═════ RECORDS TO PROCESS

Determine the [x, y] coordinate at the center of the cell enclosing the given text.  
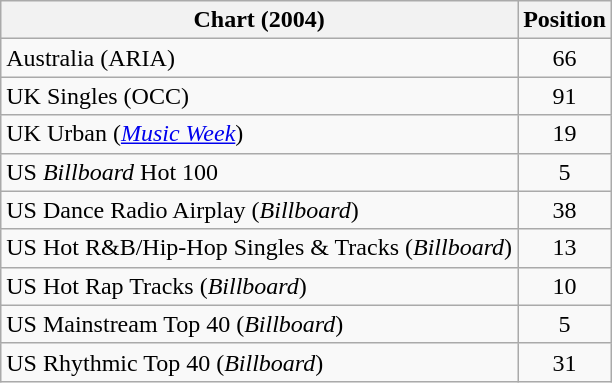
38 [565, 210]
US Rhythmic Top 40 (Billboard) [260, 362]
US Hot R&B/Hip-Hop Singles & Tracks (Billboard) [260, 248]
US Billboard Hot 100 [260, 172]
31 [565, 362]
Chart (2004) [260, 20]
Australia (ARIA) [260, 58]
Position [565, 20]
US Dance Radio Airplay (Billboard) [260, 210]
10 [565, 286]
19 [565, 134]
US Mainstream Top 40 (Billboard) [260, 324]
UK Singles (OCC) [260, 96]
13 [565, 248]
US Hot Rap Tracks (Billboard) [260, 286]
66 [565, 58]
UK Urban (Music Week) [260, 134]
91 [565, 96]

══════════

* TASK TO COMPLETE: Copy out each line in the rows above that contains the string "Tracks". Matching is case-sensitive.

* EXERCISE RESPONSE:
US Hot R&B/Hip-Hop Singles & Tracks (Billboard) [260, 248]
US Hot Rap Tracks (Billboard) [260, 286]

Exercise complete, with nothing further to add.